**What you will do:** Starting at the line with "U1 pin in-: n20 -> n6", retype each line exactly up to and including the final line of the records below.

BEGIN Dataset entries

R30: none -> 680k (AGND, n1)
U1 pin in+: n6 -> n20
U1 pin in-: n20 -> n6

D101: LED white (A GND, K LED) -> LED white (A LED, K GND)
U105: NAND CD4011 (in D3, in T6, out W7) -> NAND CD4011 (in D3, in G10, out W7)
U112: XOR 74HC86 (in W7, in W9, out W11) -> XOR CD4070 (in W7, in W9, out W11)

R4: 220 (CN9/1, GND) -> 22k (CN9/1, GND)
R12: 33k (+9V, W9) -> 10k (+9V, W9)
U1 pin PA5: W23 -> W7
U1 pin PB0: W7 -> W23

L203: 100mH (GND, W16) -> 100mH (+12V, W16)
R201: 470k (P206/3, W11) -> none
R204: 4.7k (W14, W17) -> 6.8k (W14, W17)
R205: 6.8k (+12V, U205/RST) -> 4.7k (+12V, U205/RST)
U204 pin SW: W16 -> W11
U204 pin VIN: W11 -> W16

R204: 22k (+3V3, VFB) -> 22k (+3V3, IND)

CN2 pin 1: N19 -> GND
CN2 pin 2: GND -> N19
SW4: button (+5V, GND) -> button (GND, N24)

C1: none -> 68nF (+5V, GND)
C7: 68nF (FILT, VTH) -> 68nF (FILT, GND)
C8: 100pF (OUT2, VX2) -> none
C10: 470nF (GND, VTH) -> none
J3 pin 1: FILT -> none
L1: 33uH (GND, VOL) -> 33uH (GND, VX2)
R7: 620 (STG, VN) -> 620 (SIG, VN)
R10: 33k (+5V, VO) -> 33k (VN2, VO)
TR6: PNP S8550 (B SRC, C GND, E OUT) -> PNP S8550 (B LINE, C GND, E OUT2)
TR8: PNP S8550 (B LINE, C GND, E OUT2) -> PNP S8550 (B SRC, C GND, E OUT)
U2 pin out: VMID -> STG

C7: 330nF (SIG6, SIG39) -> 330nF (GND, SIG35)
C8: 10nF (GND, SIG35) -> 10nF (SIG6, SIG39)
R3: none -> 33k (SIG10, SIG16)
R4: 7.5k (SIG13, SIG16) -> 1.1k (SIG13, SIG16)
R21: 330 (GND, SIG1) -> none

END Dataset entries

**Answer below:**
U1 pin in-: n20 -> n6

D101: LED white (A GND, K LED) -> LED white (A LED, K GND)
U105: NAND CD4011 (in D3, in T6, out W7) -> NAND CD4011 (in D3, in G10, out W7)
U112: XOR 74HC86 (in W7, in W9, out W11) -> XOR CD4070 (in W7, in W9, out W11)

R4: 220 (CN9/1, GND) -> 22k (CN9/1, GND)
R12: 33k (+9V, W9) -> 10k (+9V, W9)
U1 pin PA5: W23 -> W7
U1 pin PB0: W7 -> W23

L203: 100mH (GND, W16) -> 100mH (+12V, W16)
R201: 470k (P206/3, W11) -> none
R204: 4.7k (W14, W17) -> 6.8k (W14, W17)
R205: 6.8k (+12V, U205/RST) -> 4.7k (+12V, U205/RST)
U204 pin SW: W16 -> W11
U204 pin VIN: W11 -> W16

R204: 22k (+3V3, VFB) -> 22k (+3V3, IND)

CN2 pin 1: N19 -> GND
CN2 pin 2: GND -> N19
SW4: button (+5V, GND) -> button (GND, N24)

C1: none -> 68nF (+5V, GND)
C7: 68nF (FILT, VTH) -> 68nF (FILT, GND)
C8: 100pF (OUT2, VX2) -> none
C10: 470nF (GND, VTH) -> none
J3 pin 1: FILT -> none
L1: 33uH (GND, VOL) -> 33uH (GND, VX2)
R7: 620 (STG, VN) -> 620 (SIG, VN)
R10: 33k (+5V, VO) -> 33k (VN2, VO)
TR6: PNP S8550 (B SRC, C GND, E OUT) -> PNP S8550 (B LINE, C GND, E OUT2)
TR8: PNP S8550 (B LINE, C GND, E OUT2) -> PNP S8550 (B SRC, C GND, E OUT)
U2 pin out: VMID -> STG

C7: 330nF (SIG6, SIG39) -> 330nF (GND, SIG35)
C8: 10nF (GND, SIG35) -> 10nF (SIG6, SIG39)
R3: none -> 33k (SIG10, SIG16)
R4: 7.5k (SIG13, SIG16) -> 1.1k (SIG13, SIG16)
R21: 330 (GND, SIG1) -> none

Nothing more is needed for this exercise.